* _Records_
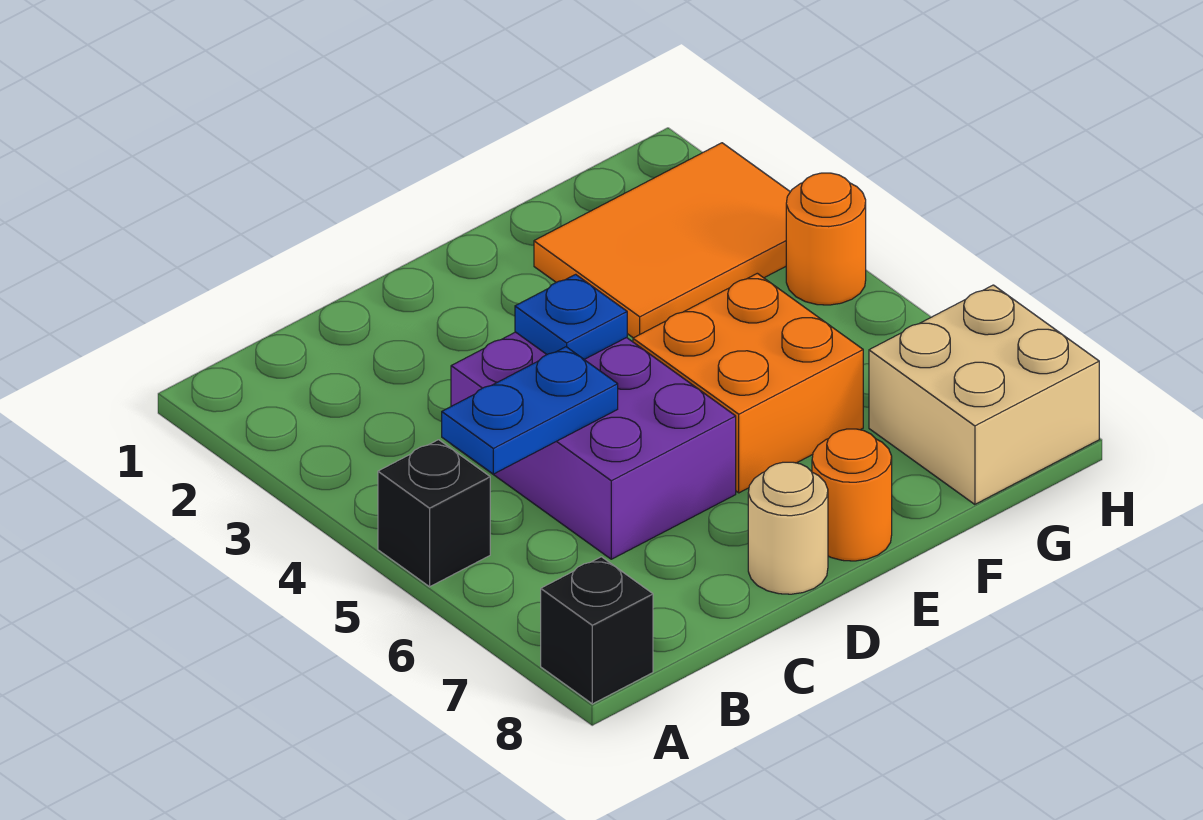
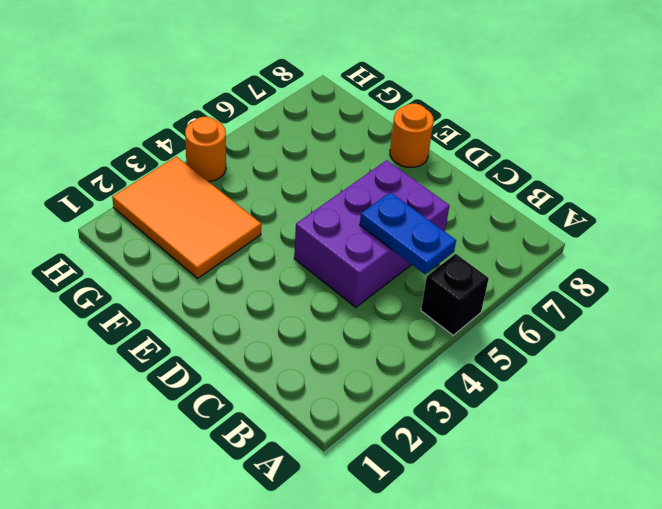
none -> black brick A8 level 1
none -> tan round brick D8 level 1

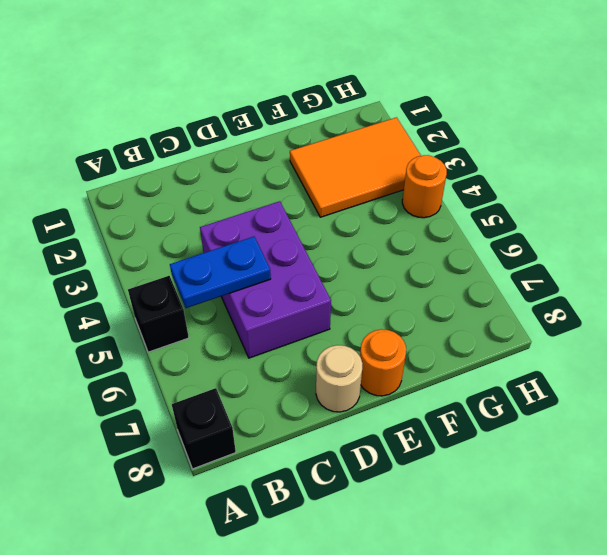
none -> orange brick E5:F6 level 1
none -> tan brick G7:H8 level 1

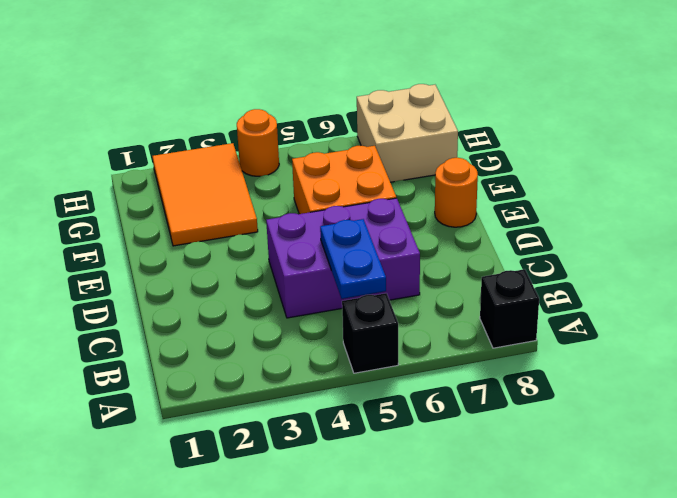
none -> tan round brick D8 level 1
none -> blue plate D4 level 2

* _Exercise prompt_
Leaving the images behind, set down every entry word for word.

* _Answer for this exercise_
none -> black brick A8 level 1
none -> tan round brick D8 level 1

none -> orange brick E5:F6 level 1
none -> tan brick G7:H8 level 1

none -> tan round brick D8 level 1
none -> blue plate D4 level 2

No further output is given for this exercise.